Problem requirements: The data that follows is to be given again, exactly as written.

Content revision data:
***

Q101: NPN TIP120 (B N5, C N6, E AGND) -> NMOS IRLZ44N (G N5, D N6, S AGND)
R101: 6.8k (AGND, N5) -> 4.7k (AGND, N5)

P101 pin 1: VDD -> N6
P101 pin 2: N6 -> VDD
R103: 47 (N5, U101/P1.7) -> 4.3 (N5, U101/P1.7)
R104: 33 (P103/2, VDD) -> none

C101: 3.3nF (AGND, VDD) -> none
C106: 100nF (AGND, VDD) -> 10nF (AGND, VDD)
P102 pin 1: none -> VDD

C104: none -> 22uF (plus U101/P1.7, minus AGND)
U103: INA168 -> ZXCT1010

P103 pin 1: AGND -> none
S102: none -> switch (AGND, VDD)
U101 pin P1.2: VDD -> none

***

Your response:
Q101: NPN TIP120 (B N5, C N6, E AGND) -> NMOS IRLZ44N (G N5, D N6, S AGND)
R101: 6.8k (AGND, N5) -> 4.7k (AGND, N5)

P101 pin 1: VDD -> N6
P101 pin 2: N6 -> VDD
R103: 47 (N5, U101/P1.7) -> 4.3 (N5, U101/P1.7)
R104: 33 (P103/2, VDD) -> none

C101: 3.3nF (AGND, VDD) -> none
C106: 100nF (AGND, VDD) -> 10nF (AGND, VDD)
P102 pin 1: none -> VDD

C104: none -> 22uF (plus U101/P1.7, minus AGND)
U103: INA168 -> ZXCT1010

P103 pin 1: AGND -> none
S102: none -> switch (AGND, VDD)
U101 pin P1.2: VDD -> none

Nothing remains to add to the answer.